How to complete this task:
Copy every line from the records below that holds the word "none".

-=-=-=-=-

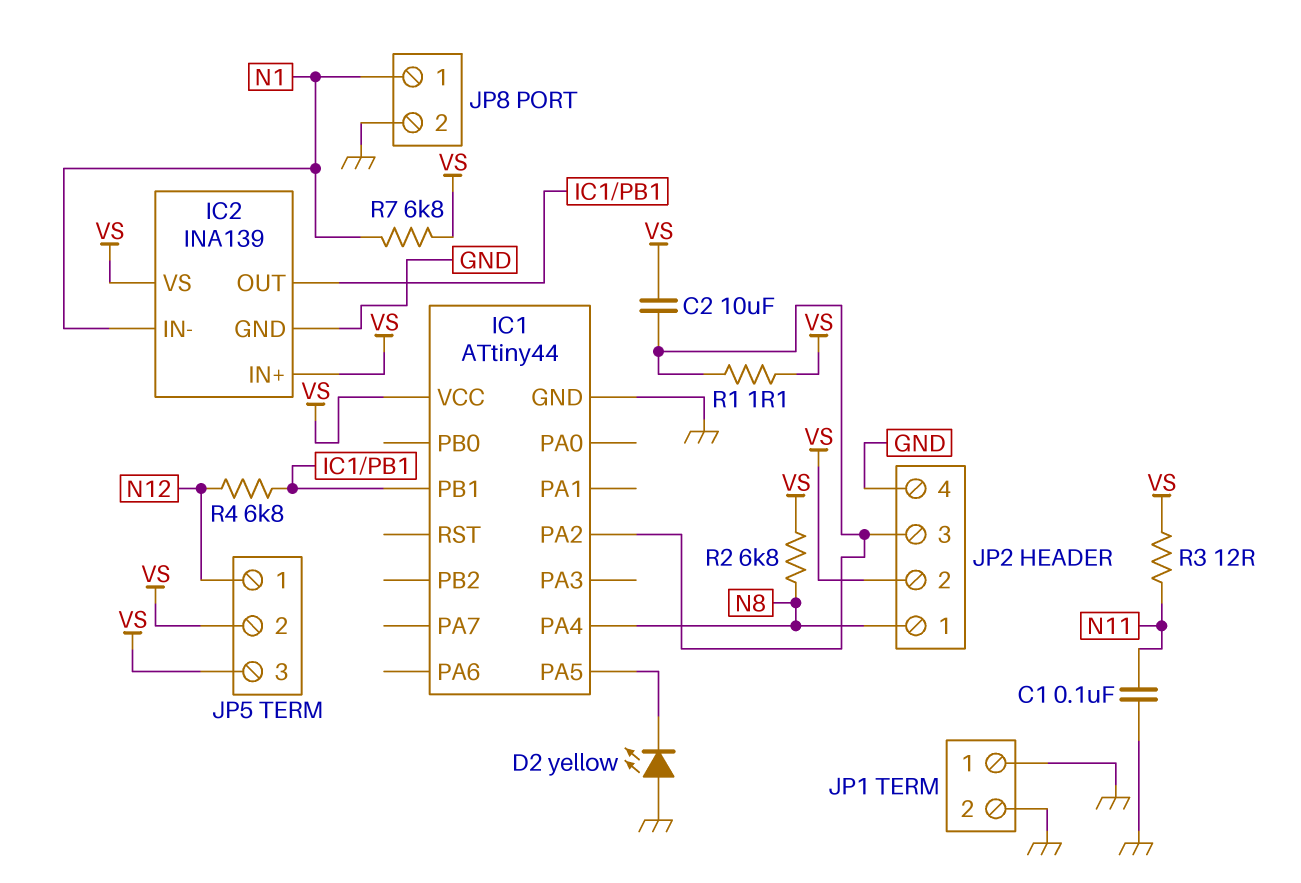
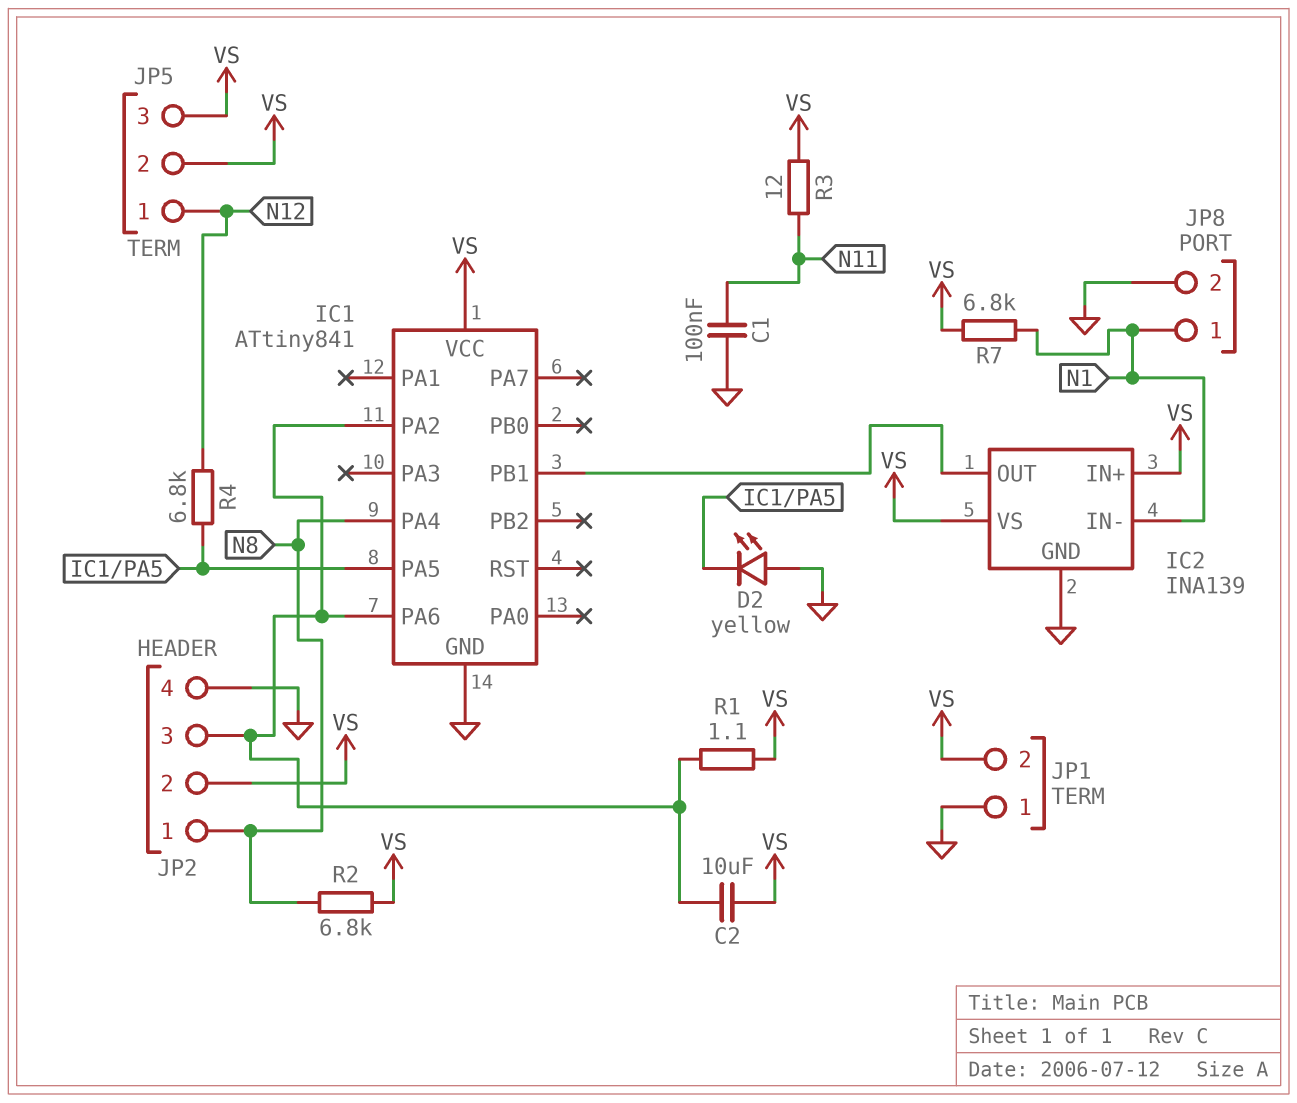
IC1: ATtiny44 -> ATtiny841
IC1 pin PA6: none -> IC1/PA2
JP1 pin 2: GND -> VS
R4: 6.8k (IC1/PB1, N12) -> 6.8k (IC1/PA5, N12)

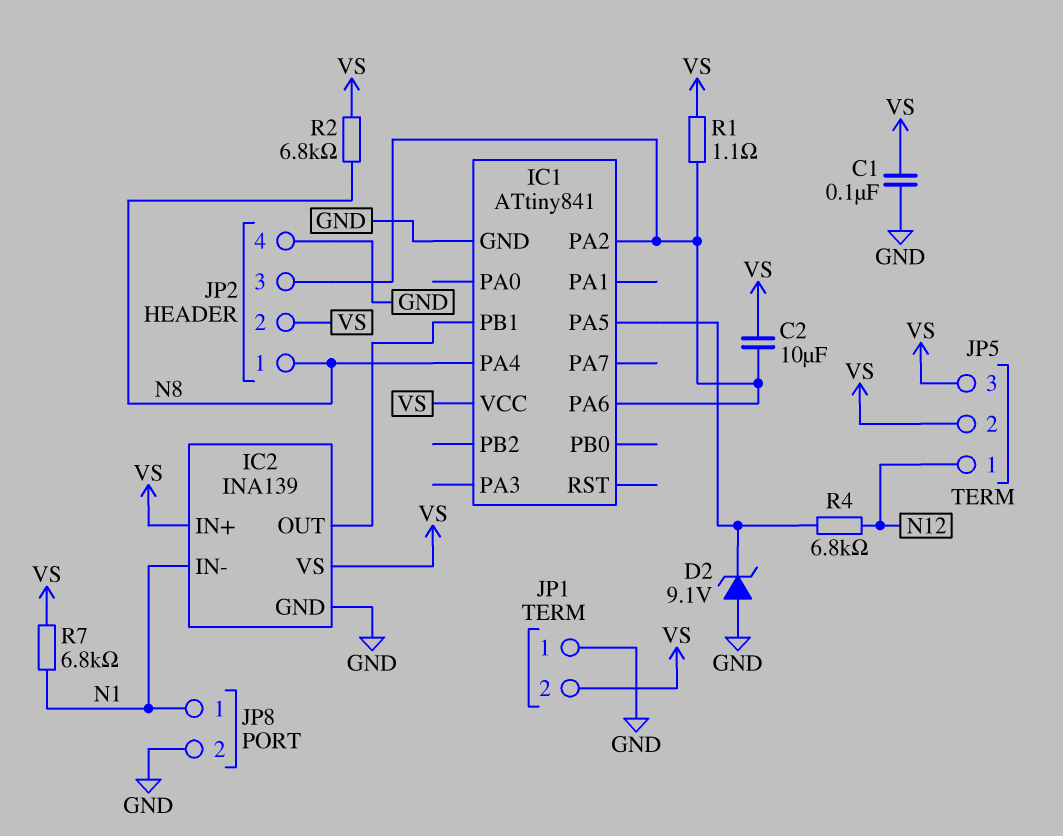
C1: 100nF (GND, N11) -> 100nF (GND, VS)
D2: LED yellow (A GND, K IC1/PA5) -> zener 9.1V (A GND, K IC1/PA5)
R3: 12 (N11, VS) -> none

-=-=-=-=-

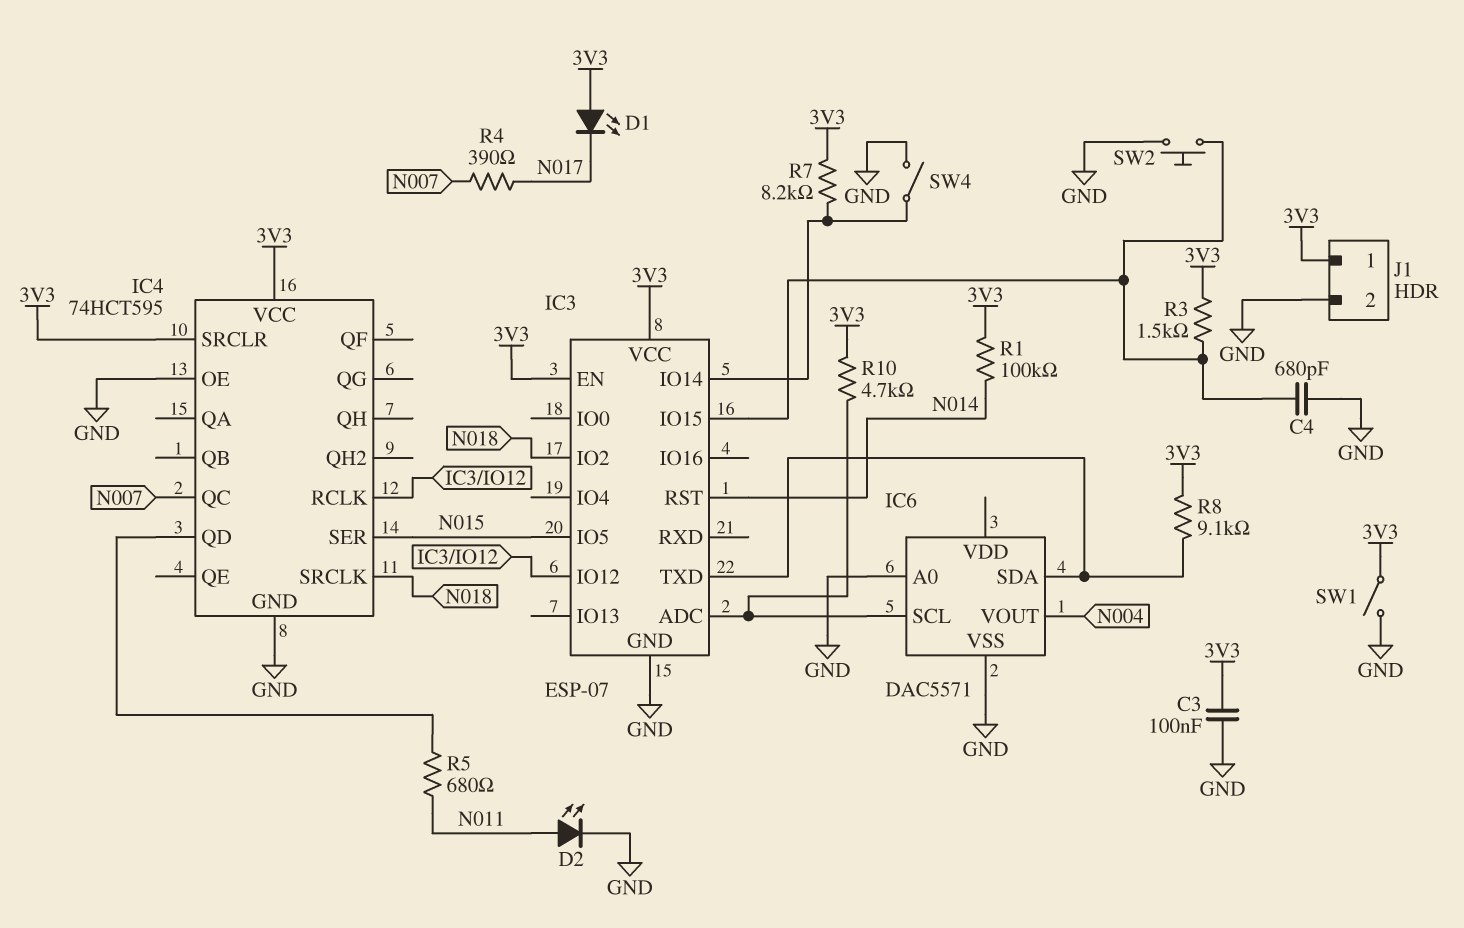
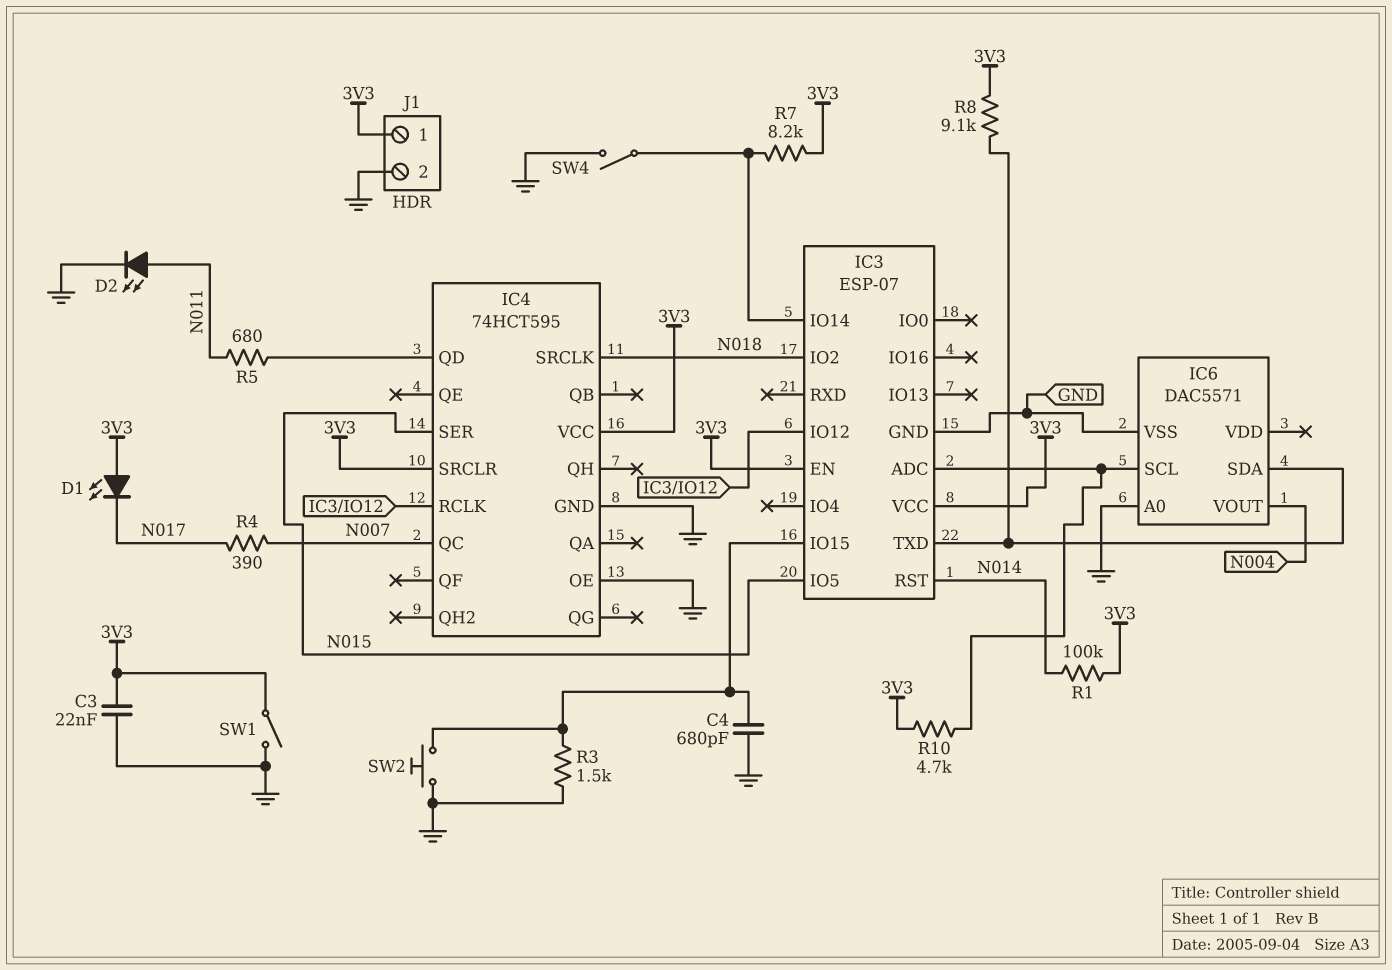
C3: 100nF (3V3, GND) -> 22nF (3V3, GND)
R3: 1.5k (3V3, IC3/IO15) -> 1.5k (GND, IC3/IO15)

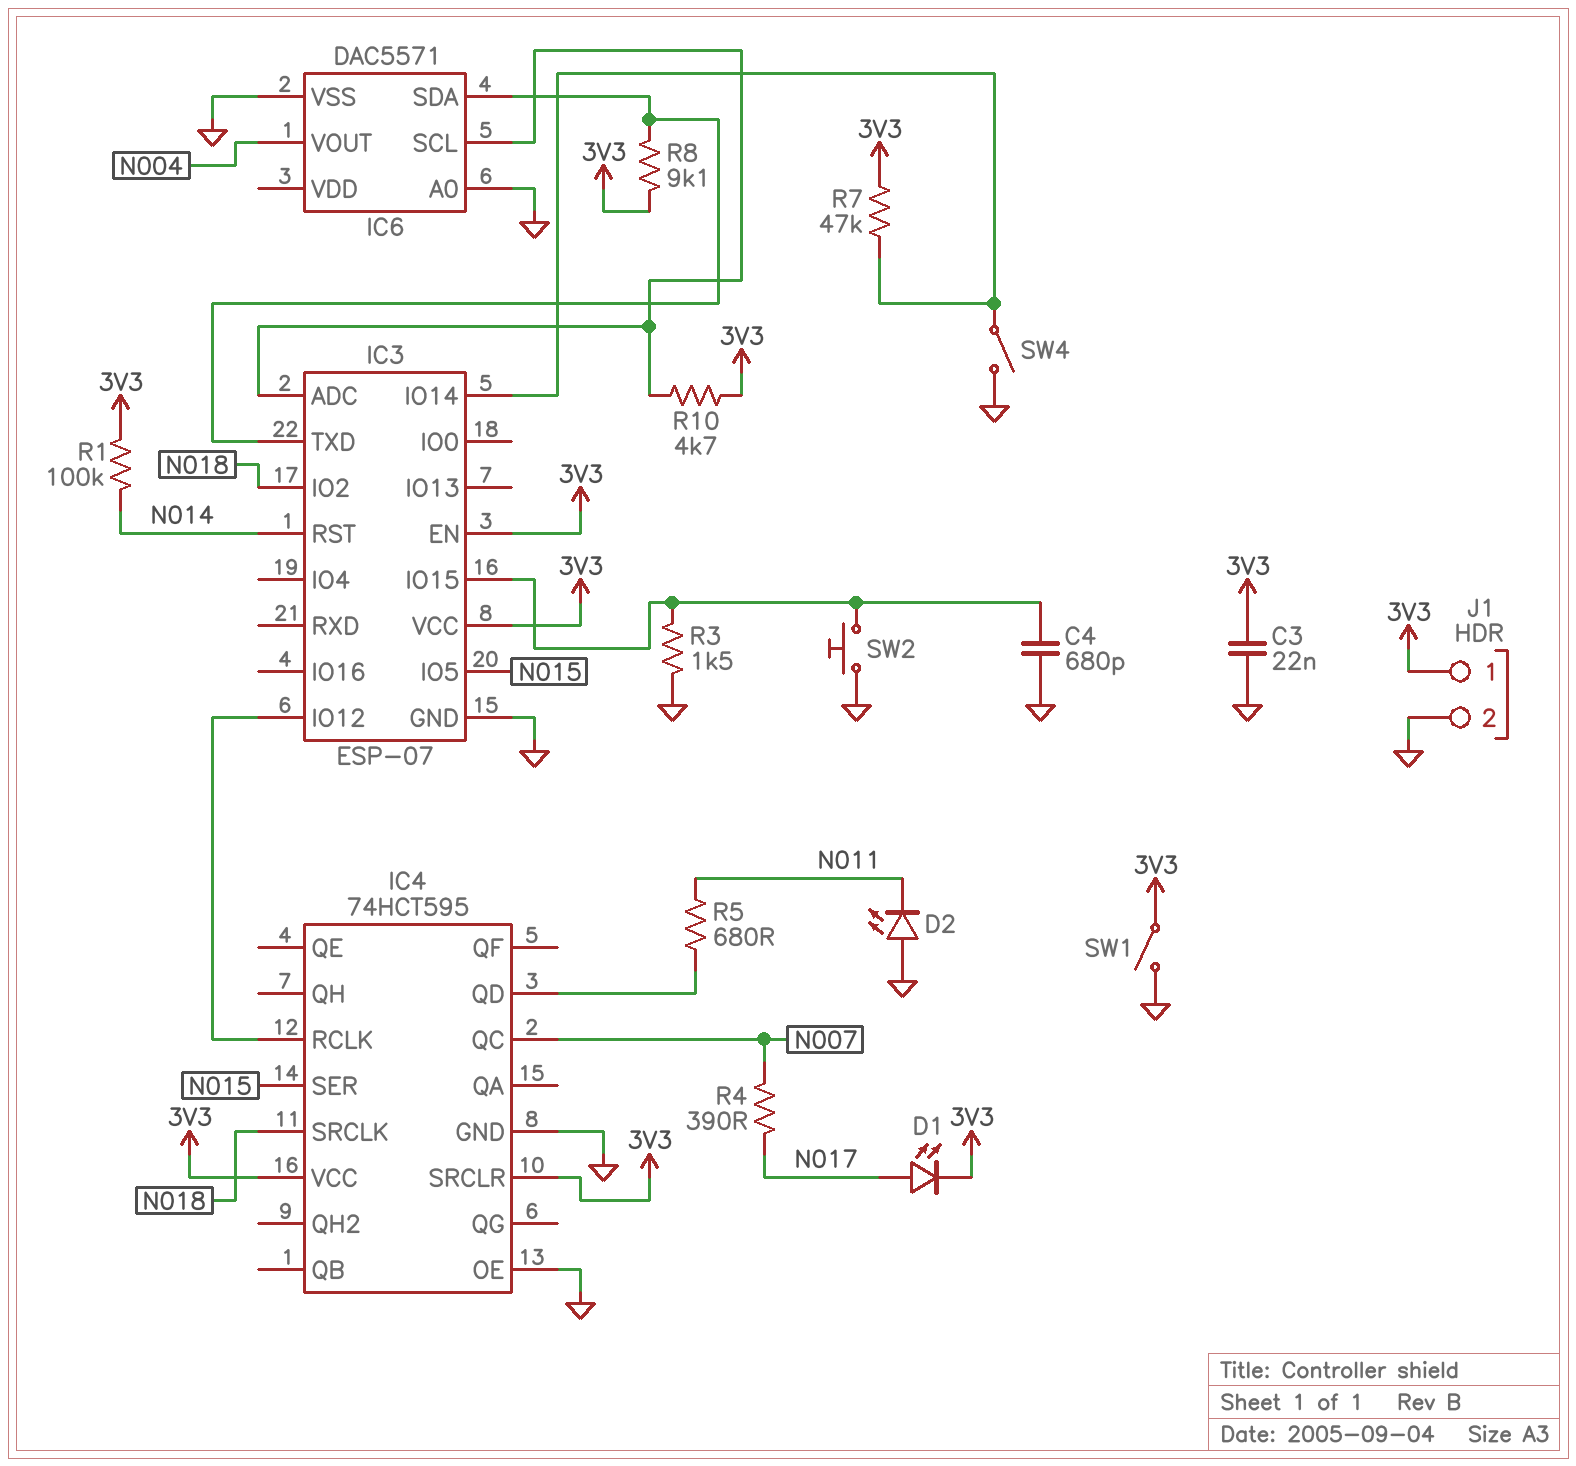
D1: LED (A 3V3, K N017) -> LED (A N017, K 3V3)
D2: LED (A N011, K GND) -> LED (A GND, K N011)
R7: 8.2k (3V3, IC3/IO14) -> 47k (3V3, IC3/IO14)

-=-=-=-=-

Solved problem:
IC1 pin PA6: none -> IC1/PA2
R3: 12 (N11, VS) -> none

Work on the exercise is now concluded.